DATASET RECORDS =
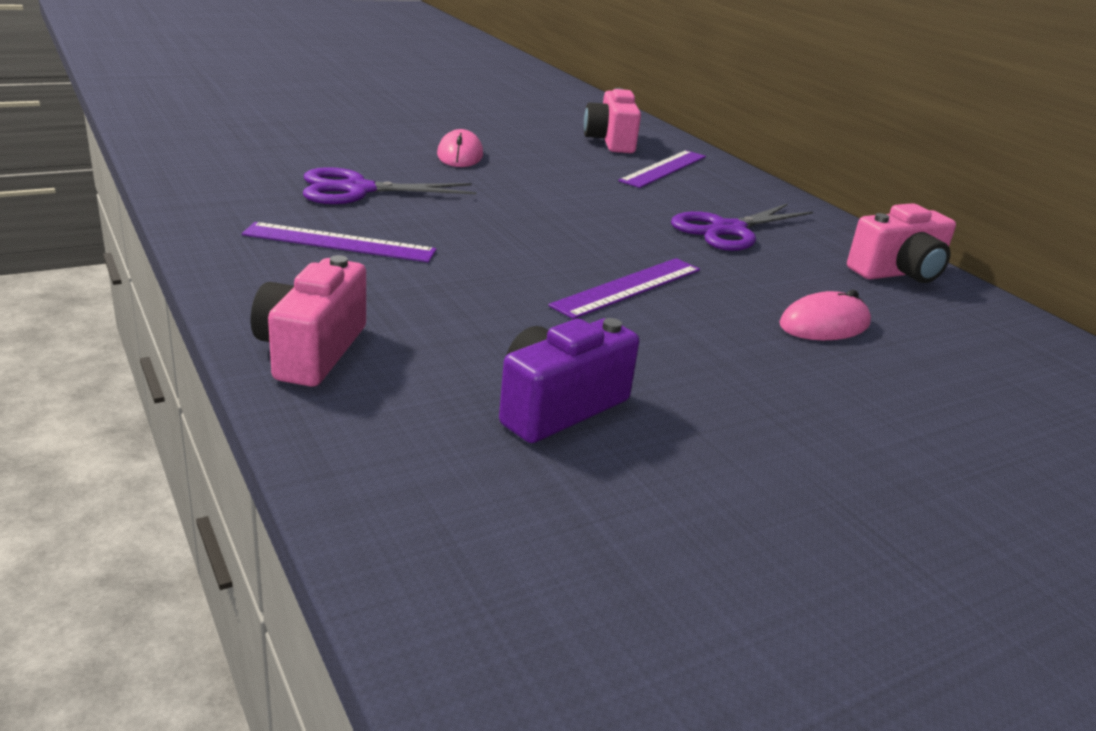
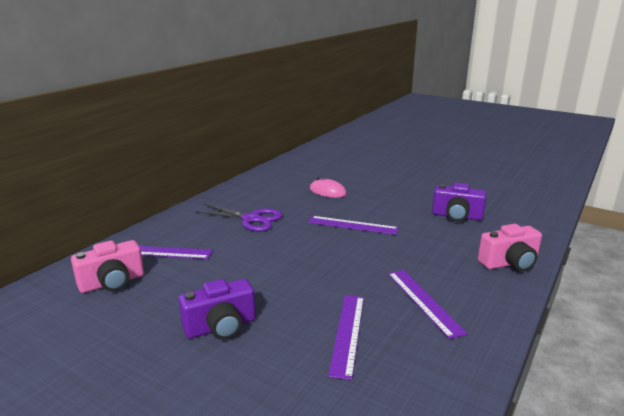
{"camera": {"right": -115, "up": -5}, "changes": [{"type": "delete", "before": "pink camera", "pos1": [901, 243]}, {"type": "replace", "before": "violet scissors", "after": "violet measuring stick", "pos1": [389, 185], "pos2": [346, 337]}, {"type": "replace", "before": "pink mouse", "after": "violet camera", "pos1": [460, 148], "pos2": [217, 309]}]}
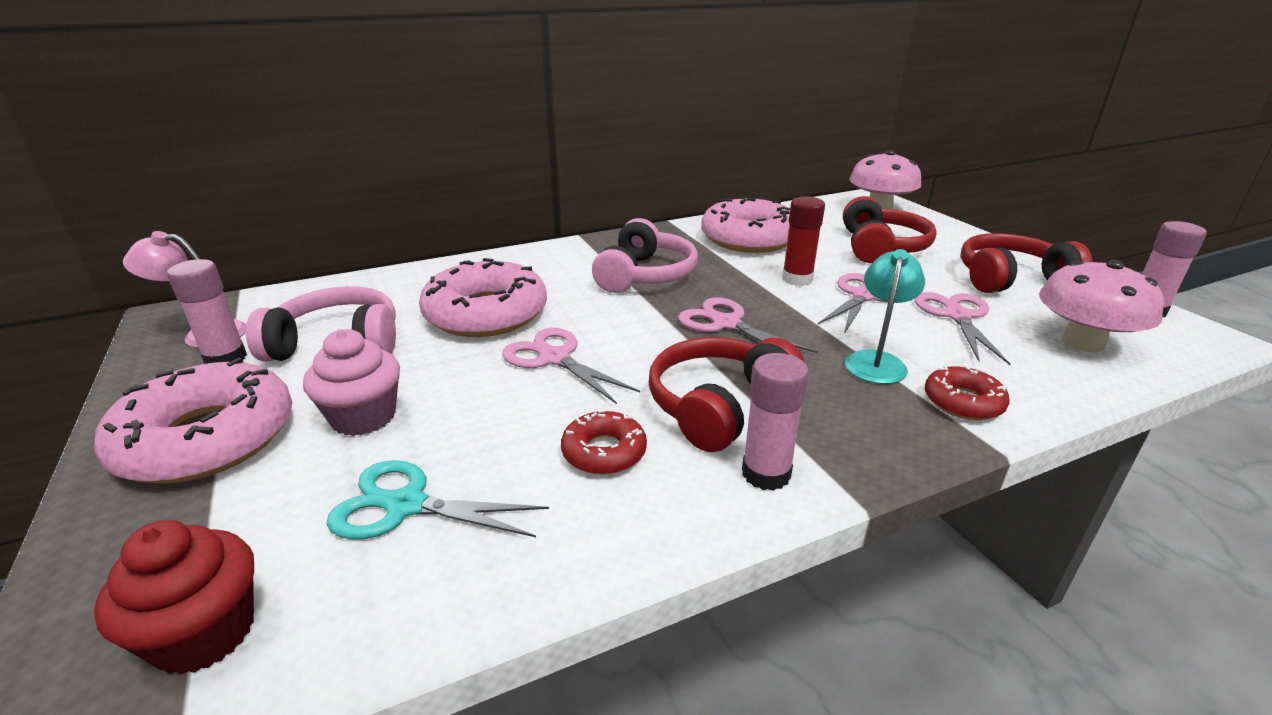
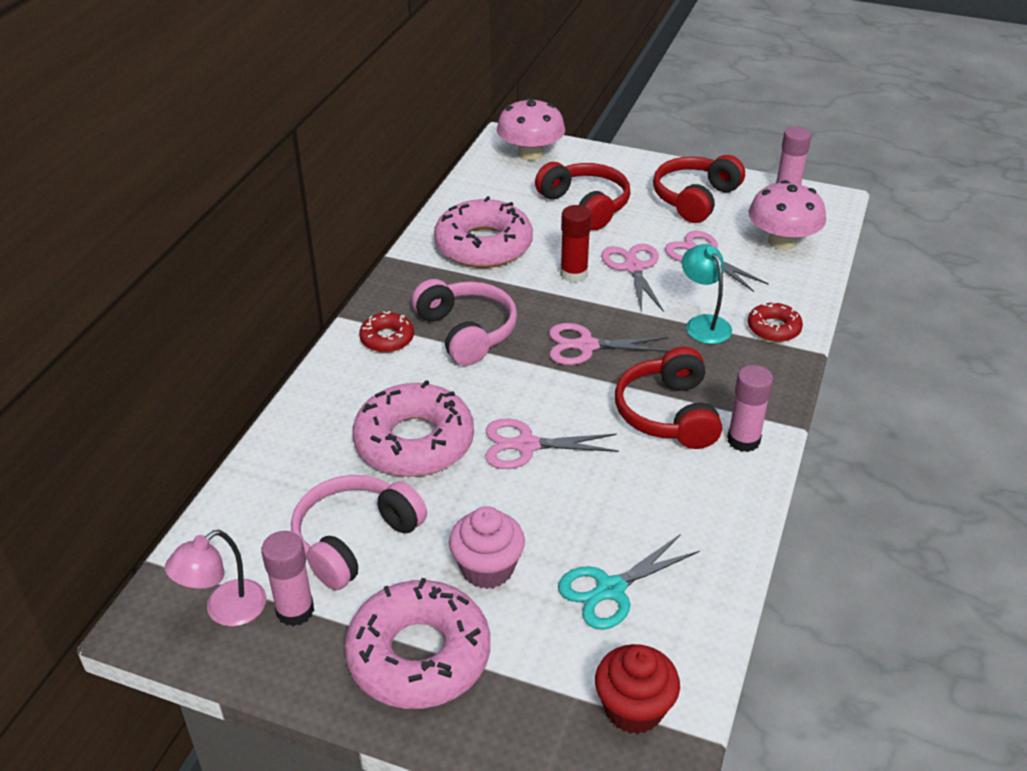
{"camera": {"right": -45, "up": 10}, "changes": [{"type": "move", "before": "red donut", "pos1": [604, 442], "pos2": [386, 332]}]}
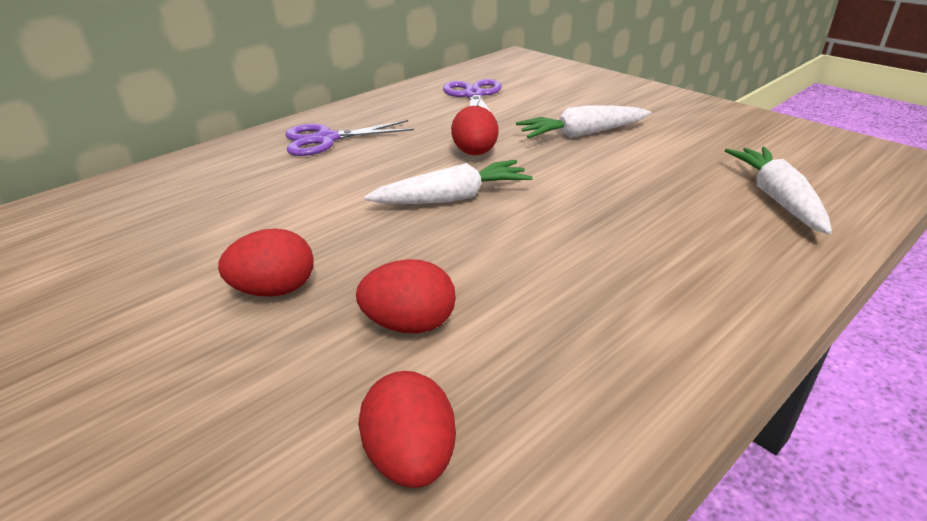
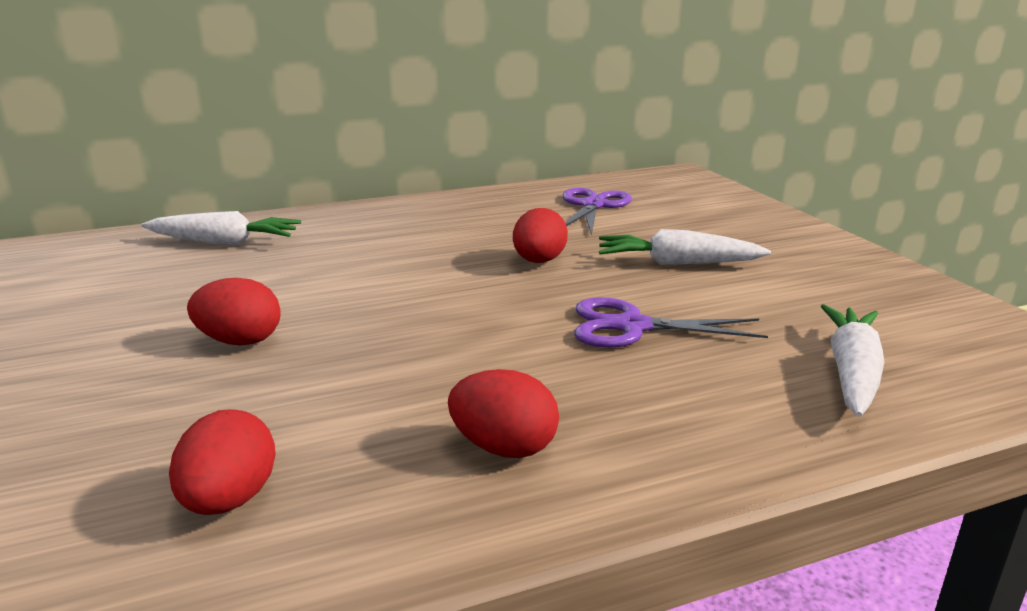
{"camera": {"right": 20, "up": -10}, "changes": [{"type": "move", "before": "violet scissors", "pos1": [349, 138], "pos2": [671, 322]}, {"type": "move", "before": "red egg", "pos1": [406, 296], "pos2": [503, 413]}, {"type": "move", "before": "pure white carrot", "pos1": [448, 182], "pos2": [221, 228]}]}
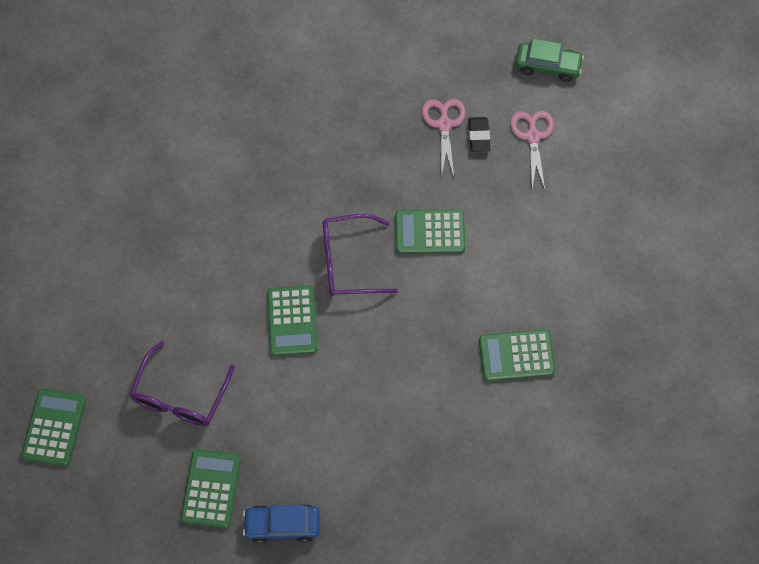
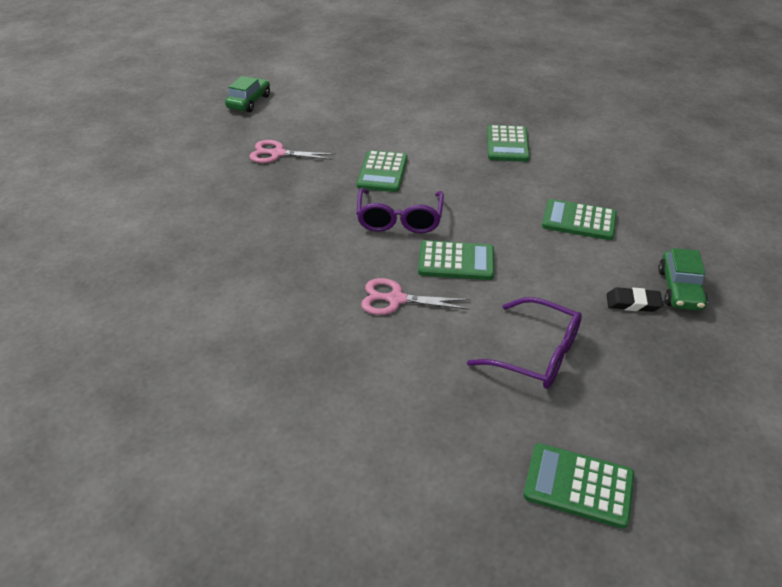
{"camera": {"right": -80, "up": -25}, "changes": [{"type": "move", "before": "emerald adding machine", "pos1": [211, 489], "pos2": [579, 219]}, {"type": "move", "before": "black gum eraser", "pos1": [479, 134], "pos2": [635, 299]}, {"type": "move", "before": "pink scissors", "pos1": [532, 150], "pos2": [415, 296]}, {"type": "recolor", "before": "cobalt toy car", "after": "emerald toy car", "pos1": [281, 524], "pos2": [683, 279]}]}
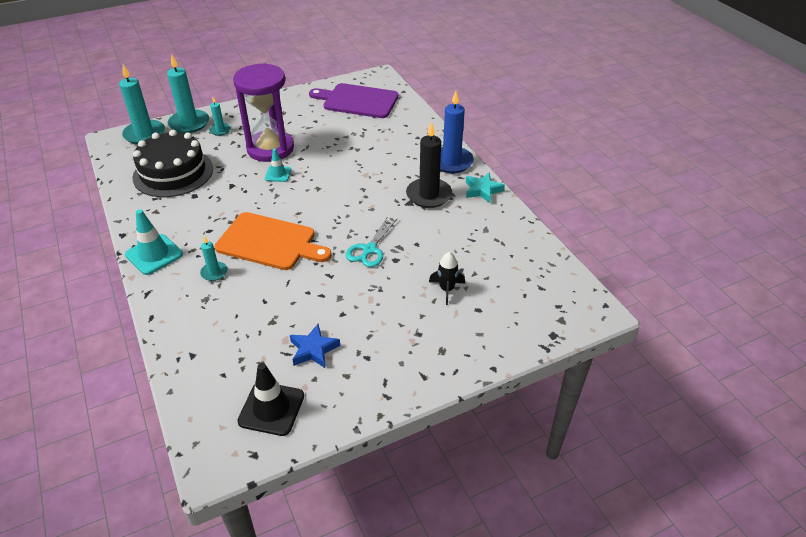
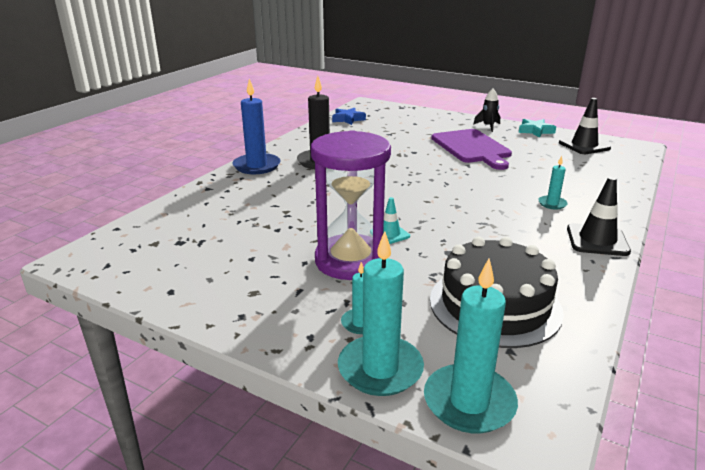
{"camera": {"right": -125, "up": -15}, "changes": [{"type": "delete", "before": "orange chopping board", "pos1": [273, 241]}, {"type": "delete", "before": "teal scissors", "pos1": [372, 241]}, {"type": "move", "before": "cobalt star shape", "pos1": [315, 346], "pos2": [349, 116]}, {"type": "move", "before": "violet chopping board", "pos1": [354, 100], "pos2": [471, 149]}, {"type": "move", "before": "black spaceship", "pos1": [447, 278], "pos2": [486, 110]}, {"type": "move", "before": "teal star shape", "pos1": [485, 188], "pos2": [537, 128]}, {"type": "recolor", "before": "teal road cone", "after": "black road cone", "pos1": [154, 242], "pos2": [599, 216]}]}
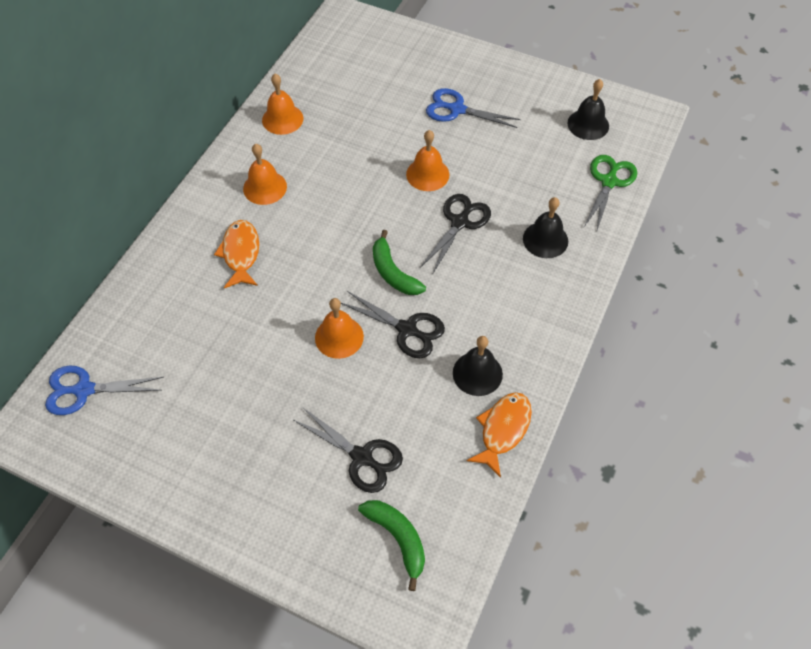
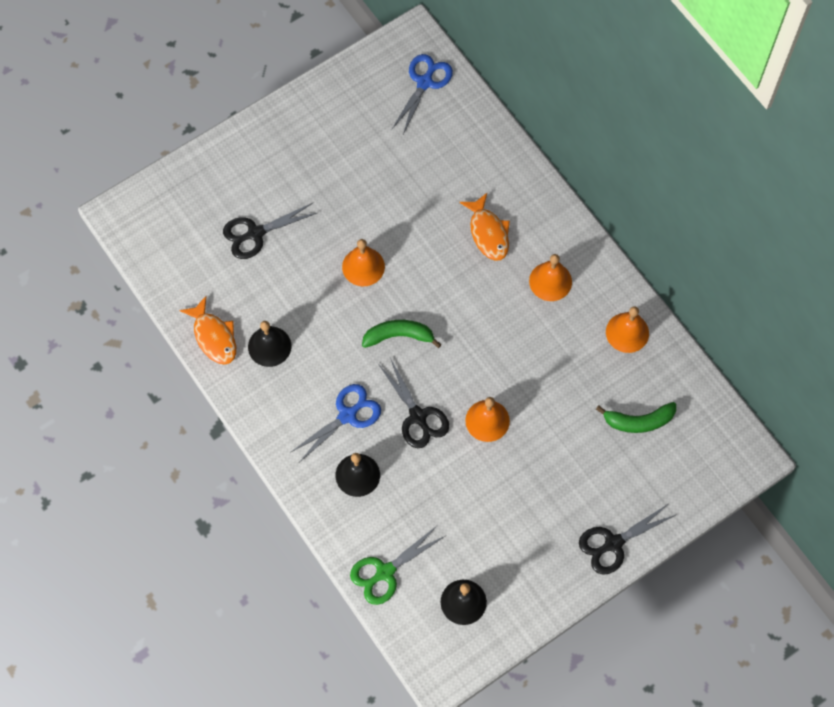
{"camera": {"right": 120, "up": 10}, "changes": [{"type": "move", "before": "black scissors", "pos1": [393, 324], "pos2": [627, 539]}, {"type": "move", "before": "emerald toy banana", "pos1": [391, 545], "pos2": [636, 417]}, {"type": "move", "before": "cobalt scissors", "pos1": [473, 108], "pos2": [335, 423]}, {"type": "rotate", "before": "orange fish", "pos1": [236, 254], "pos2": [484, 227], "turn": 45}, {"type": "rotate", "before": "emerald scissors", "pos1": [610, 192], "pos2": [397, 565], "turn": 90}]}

EXERCISE BRIEF = The response has to be an exact copy of all the data, pictures excluded.

ANSWER SECTION =
{"camera": {"right": -115, "up": -5}, "changes": [{"type": "delete", "before": "pink camera", "pos1": [901, 243]}, {"type": "replace", "before": "violet scissors", "after": "violet measuring stick", "pos1": [389, 185], "pos2": [346, 337]}, {"type": "replace", "before": "pink mouse", "after": "violet camera", "pos1": [460, 148], "pos2": [217, 309]}]}
{"camera": {"right": -45, "up": 10}, "changes": [{"type": "move", "before": "red donut", "pos1": [604, 442], "pos2": [386, 332]}]}
{"camera": {"right": 20, "up": -10}, "changes": [{"type": "move", "before": "violet scissors", "pos1": [349, 138], "pos2": [671, 322]}, {"type": "move", "before": "red egg", "pos1": [406, 296], "pos2": [503, 413]}, {"type": "move", "before": "pure white carrot", "pos1": [448, 182], "pos2": [221, 228]}]}
{"camera": {"right": -80, "up": -25}, "changes": [{"type": "move", "before": "emerald adding machine", "pos1": [211, 489], "pos2": [579, 219]}, {"type": "move", "before": "black gum eraser", "pos1": [479, 134], "pos2": [635, 299]}, {"type": "move", "before": "pink scissors", "pos1": [532, 150], "pos2": [415, 296]}, {"type": "recolor", "before": "cobalt toy car", "after": "emerald toy car", "pos1": [281, 524], "pos2": [683, 279]}]}
{"camera": {"right": -125, "up": -15}, "changes": [{"type": "delete", "before": "orange chopping board", "pos1": [273, 241]}, {"type": "delete", "before": "teal scissors", "pos1": [372, 241]}, {"type": "move", "before": "cobalt star shape", "pos1": [315, 346], "pos2": [349, 116]}, {"type": "move", "before": "violet chopping board", "pos1": [354, 100], "pos2": [471, 149]}, {"type": "move", "before": "black spaceship", "pos1": [447, 278], "pos2": [486, 110]}, {"type": "move", "before": "teal star shape", "pos1": [485, 188], "pos2": [537, 128]}, {"type": "recolor", "before": "teal road cone", "after": "black road cone", "pos1": [154, 242], "pos2": [599, 216]}]}
{"camera": {"right": 120, "up": 10}, "changes": [{"type": "move", "before": "black scissors", "pos1": [393, 324], "pos2": [627, 539]}, {"type": "move", "before": "emerald toy banana", "pos1": [391, 545], "pos2": [636, 417]}, {"type": "move", "before": "cobalt scissors", "pos1": [473, 108], "pos2": [335, 423]}, {"type": "rotate", "before": "orange fish", "pos1": [236, 254], "pos2": [484, 227], "turn": 45}, {"type": "rotate", "before": "emerald scissors", "pos1": [610, 192], "pos2": [397, 565], "turn": 90}]}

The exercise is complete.